▶ _Work to be completed_
Reproduce the lines below exactly, from the one containing "C201: 2200uF (plus VEXT, minus GND) -> none" through the one containing "U203 pin STAT: N4 -> N14", both included. Leave out any pictures.

▶ _Source data_
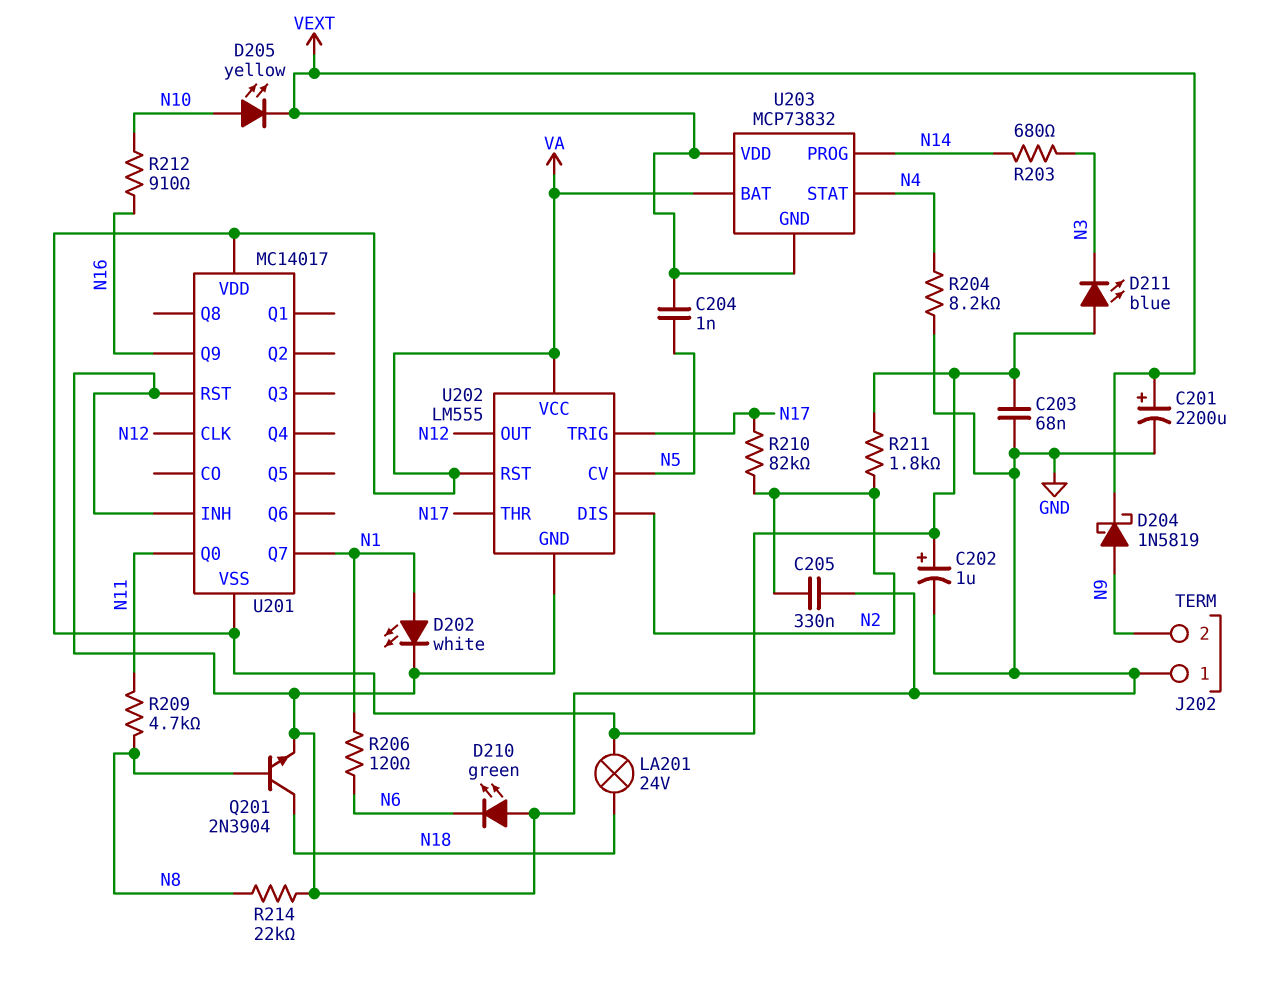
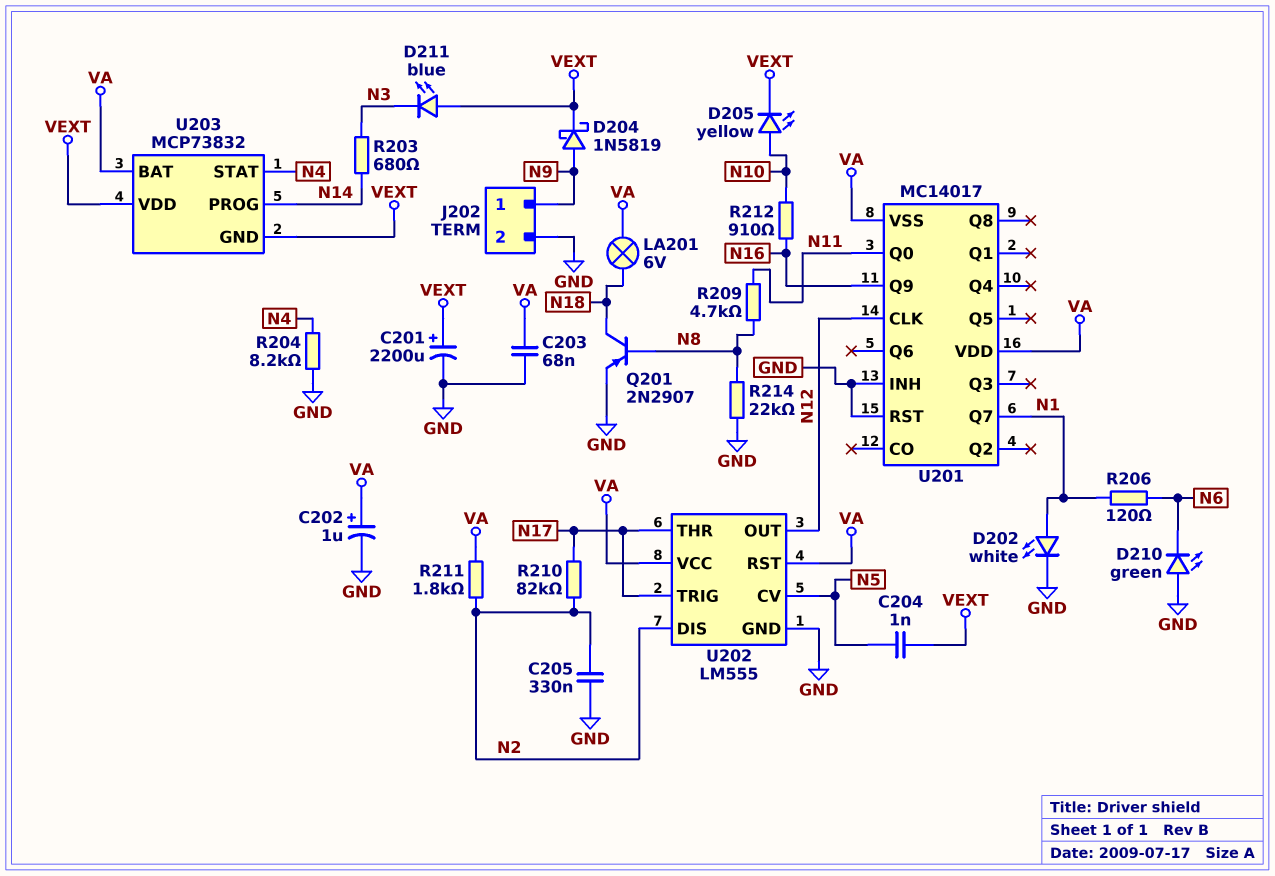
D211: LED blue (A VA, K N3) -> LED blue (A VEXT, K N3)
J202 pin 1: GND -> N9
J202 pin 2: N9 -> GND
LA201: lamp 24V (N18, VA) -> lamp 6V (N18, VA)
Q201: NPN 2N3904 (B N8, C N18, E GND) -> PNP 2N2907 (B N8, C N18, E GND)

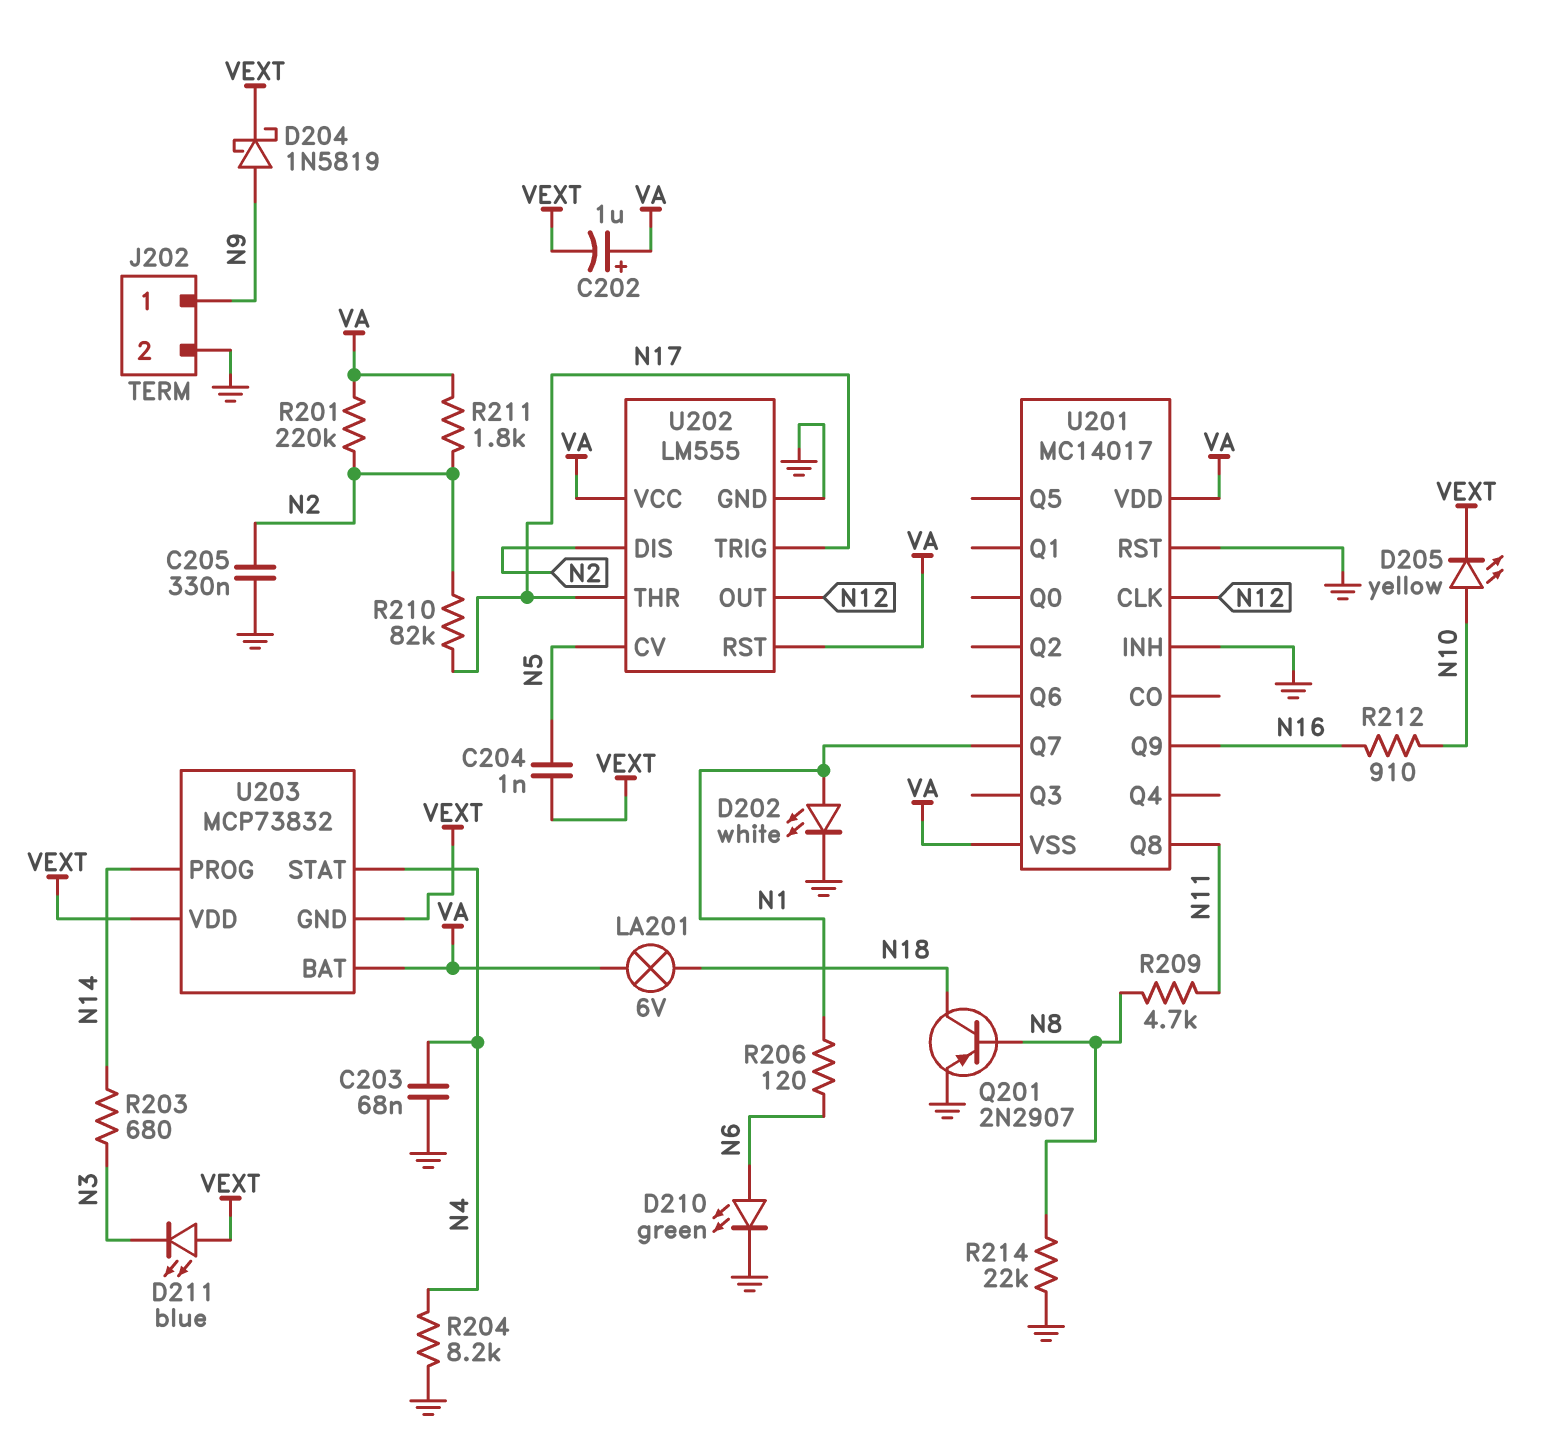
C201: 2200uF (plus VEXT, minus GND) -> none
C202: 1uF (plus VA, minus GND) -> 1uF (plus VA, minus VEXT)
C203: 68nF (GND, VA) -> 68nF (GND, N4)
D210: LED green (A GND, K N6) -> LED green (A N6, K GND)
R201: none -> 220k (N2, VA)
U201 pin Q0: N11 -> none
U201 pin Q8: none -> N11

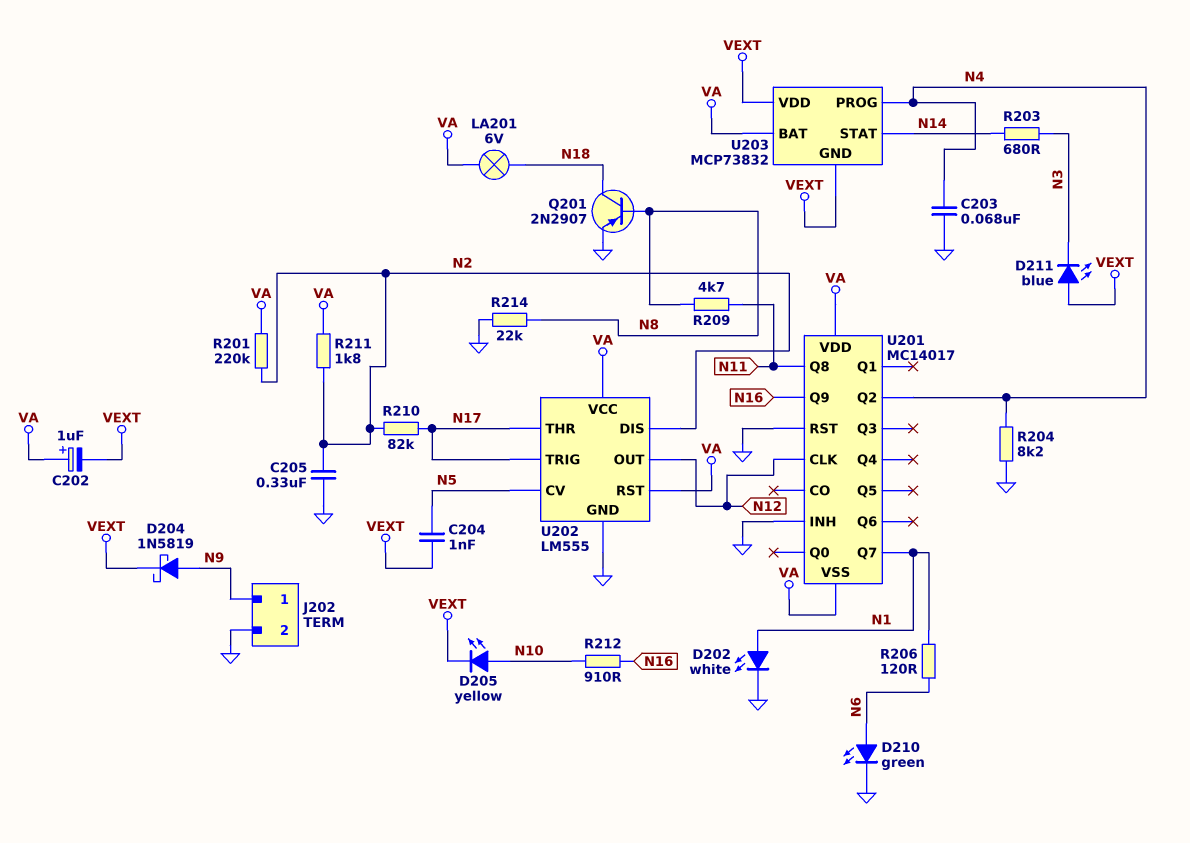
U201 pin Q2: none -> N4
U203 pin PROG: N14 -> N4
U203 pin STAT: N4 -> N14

* * *

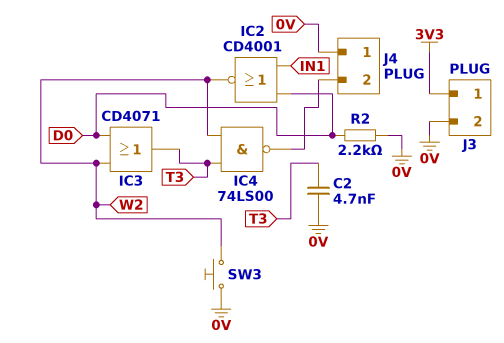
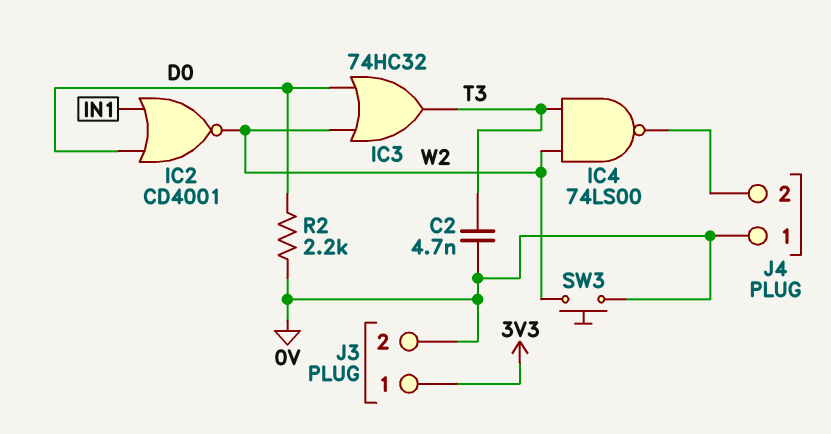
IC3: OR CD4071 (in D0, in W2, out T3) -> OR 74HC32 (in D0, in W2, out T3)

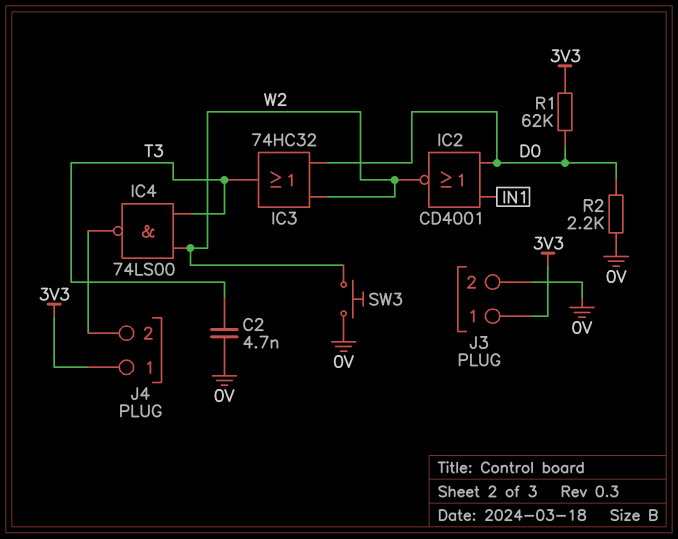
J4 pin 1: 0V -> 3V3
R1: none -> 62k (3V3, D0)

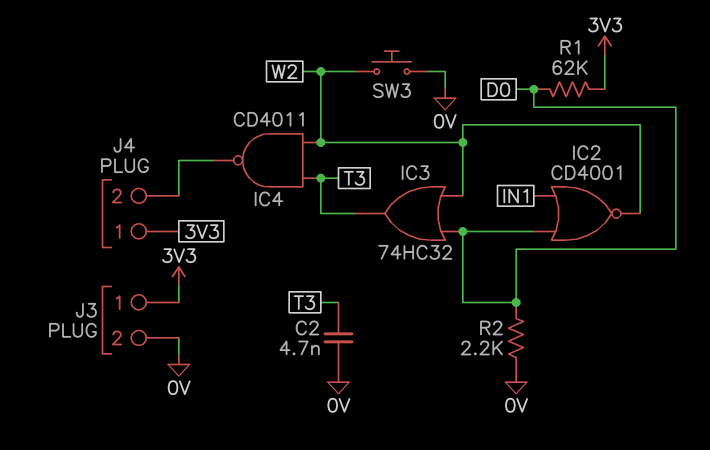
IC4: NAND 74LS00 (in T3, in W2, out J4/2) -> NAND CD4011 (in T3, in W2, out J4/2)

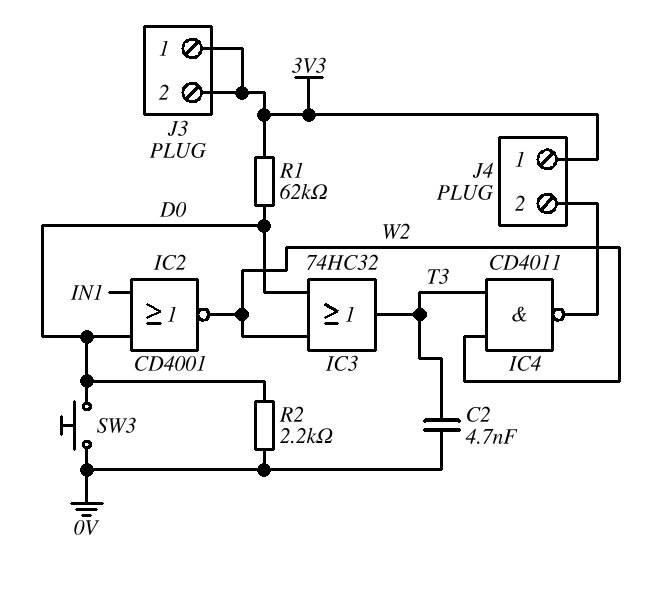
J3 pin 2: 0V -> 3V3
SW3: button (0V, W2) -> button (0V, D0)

▶ _Solution for this problem_
C201: 2200uF (plus VEXT, minus GND) -> none
C202: 1uF (plus VA, minus GND) -> 1uF (plus VA, minus VEXT)
C203: 68nF (GND, VA) -> 68nF (GND, N4)
D210: LED green (A GND, K N6) -> LED green (A N6, K GND)
R201: none -> 220k (N2, VA)
U201 pin Q0: N11 -> none
U201 pin Q8: none -> N11

U201 pin Q2: none -> N4
U203 pin PROG: N14 -> N4
U203 pin STAT: N4 -> N14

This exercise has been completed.